==== PROVIDED DATA ====

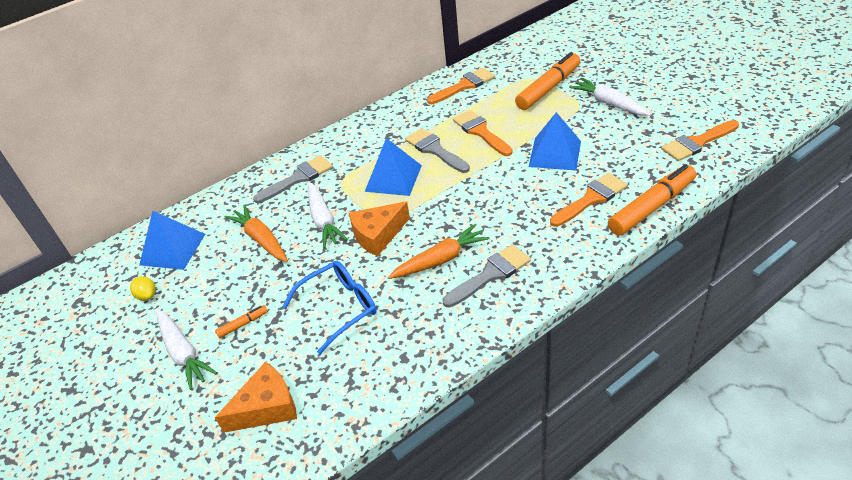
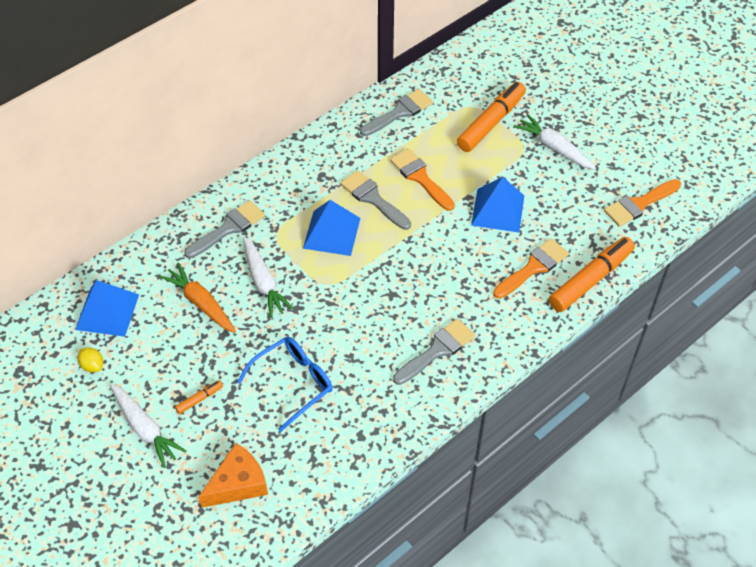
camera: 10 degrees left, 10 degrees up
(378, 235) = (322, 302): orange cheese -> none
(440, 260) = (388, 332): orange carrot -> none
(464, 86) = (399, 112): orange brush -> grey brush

====

ACTION ITEM
Exactly how many lines of the material contain the word "none"? Write the number alone.

RESPONSE BOX
2